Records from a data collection
● ● ●
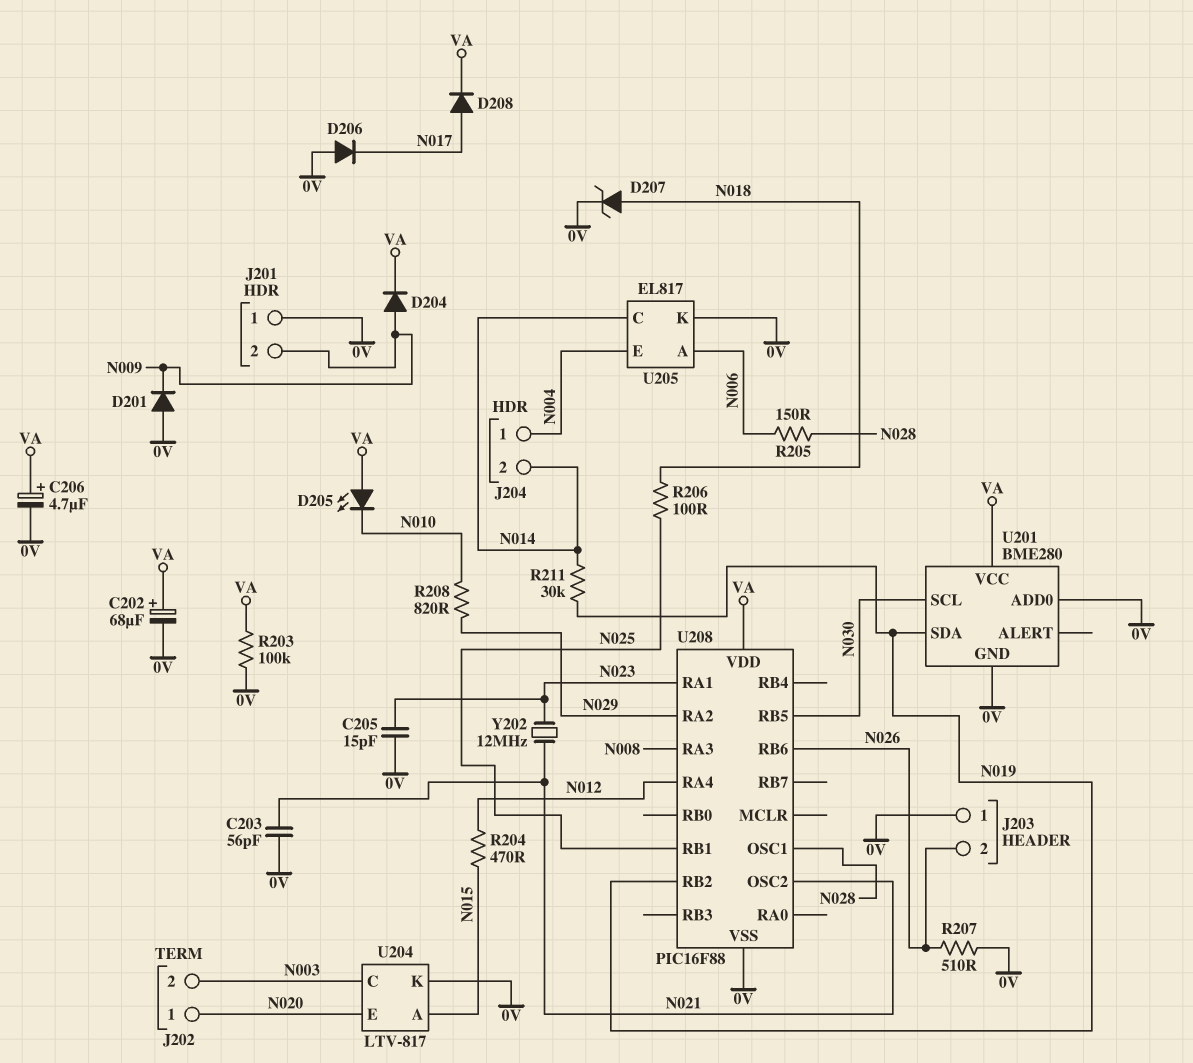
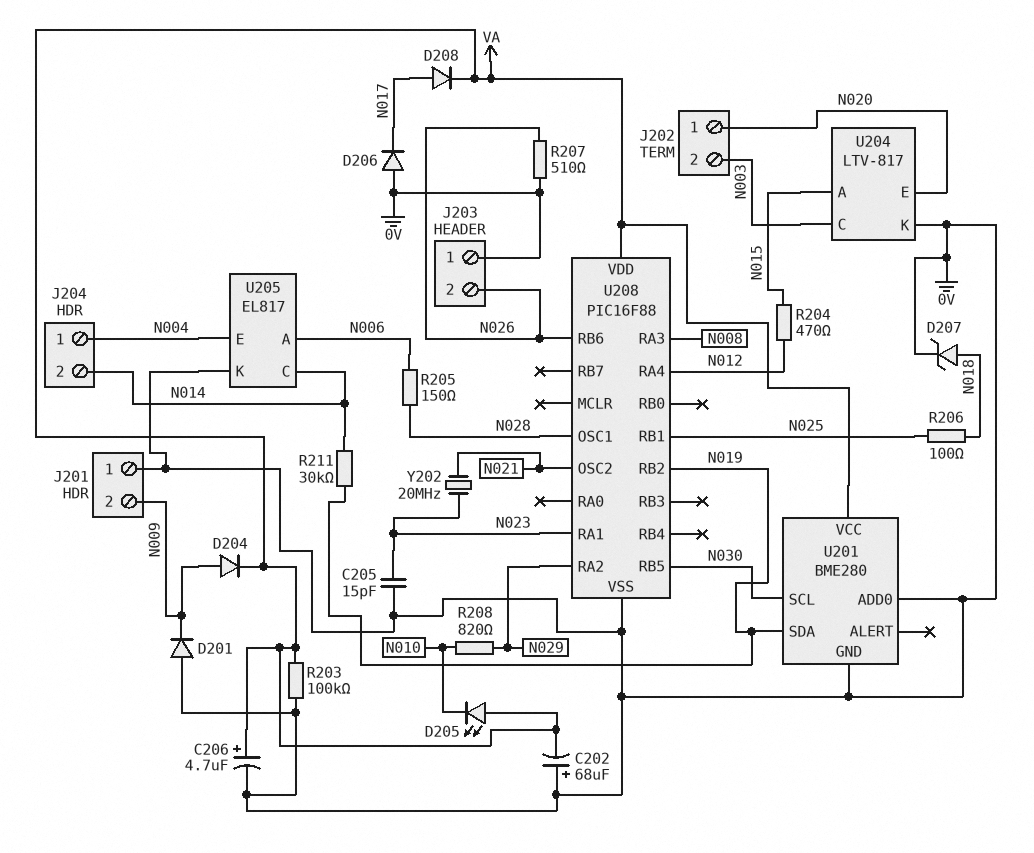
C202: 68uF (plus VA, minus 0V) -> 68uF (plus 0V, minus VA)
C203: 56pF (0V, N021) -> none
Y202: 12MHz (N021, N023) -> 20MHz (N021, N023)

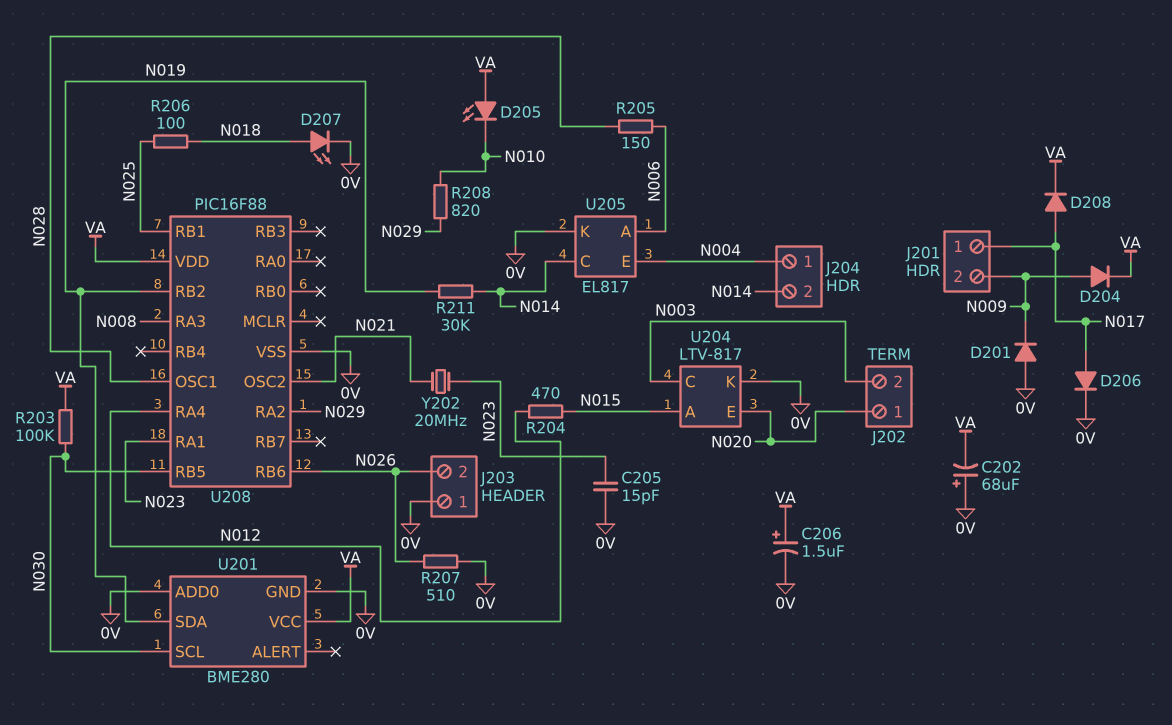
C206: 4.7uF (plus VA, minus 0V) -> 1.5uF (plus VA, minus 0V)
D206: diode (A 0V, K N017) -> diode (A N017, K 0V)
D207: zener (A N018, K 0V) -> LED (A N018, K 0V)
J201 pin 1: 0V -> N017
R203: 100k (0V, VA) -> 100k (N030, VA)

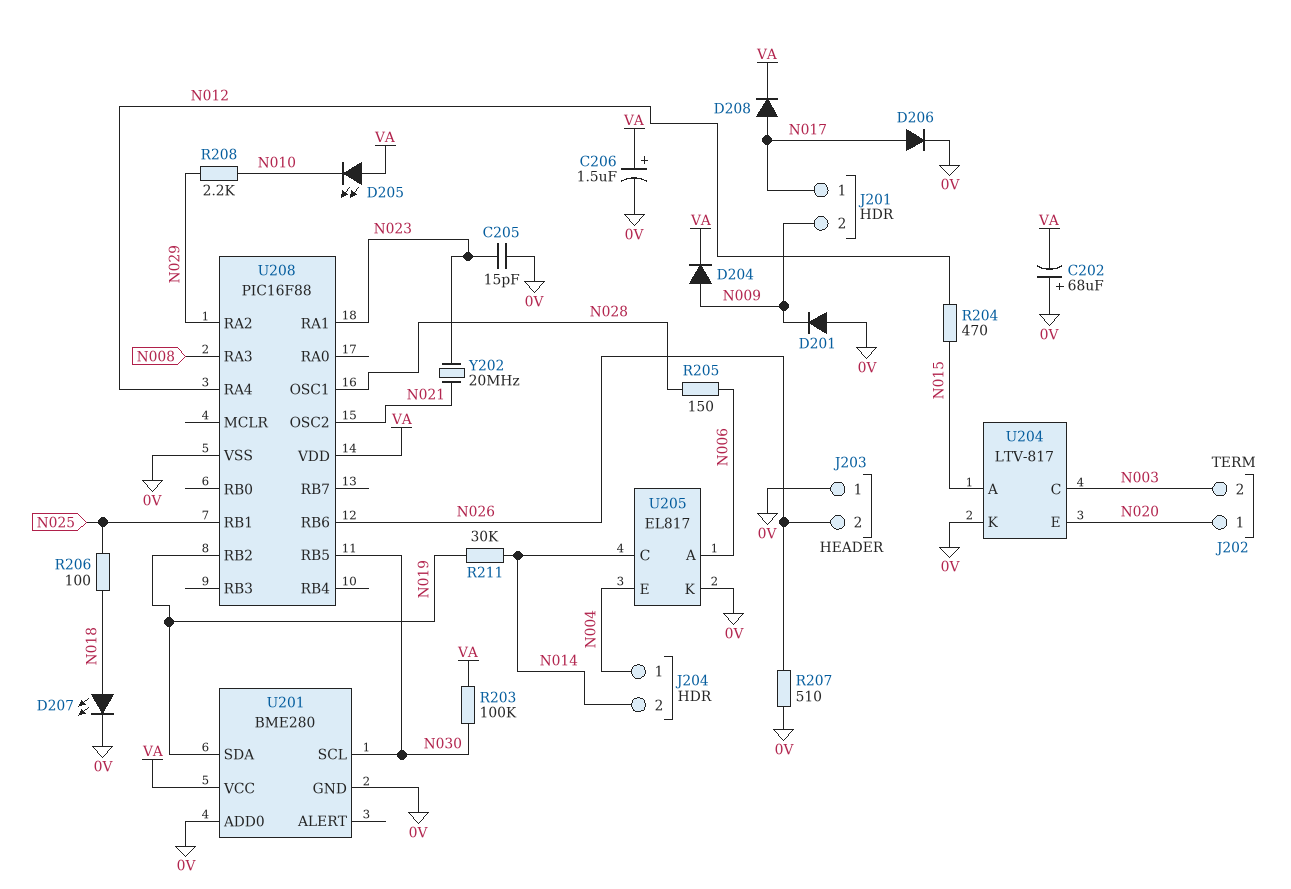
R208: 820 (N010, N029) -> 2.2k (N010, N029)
● ● ●
* _WORK TASK_
Apart from its pictures, the data is to be repeated exactly.

* _OUTPUT FOR THIS EXERCISE_
C202: 68uF (plus VA, minus 0V) -> 68uF (plus 0V, minus VA)
C203: 56pF (0V, N021) -> none
Y202: 12MHz (N021, N023) -> 20MHz (N021, N023)

C206: 4.7uF (plus VA, minus 0V) -> 1.5uF (plus VA, minus 0V)
D206: diode (A 0V, K N017) -> diode (A N017, K 0V)
D207: zener (A N018, K 0V) -> LED (A N018, K 0V)
J201 pin 1: 0V -> N017
R203: 100k (0V, VA) -> 100k (N030, VA)

R208: 820 (N010, N029) -> 2.2k (N010, N029)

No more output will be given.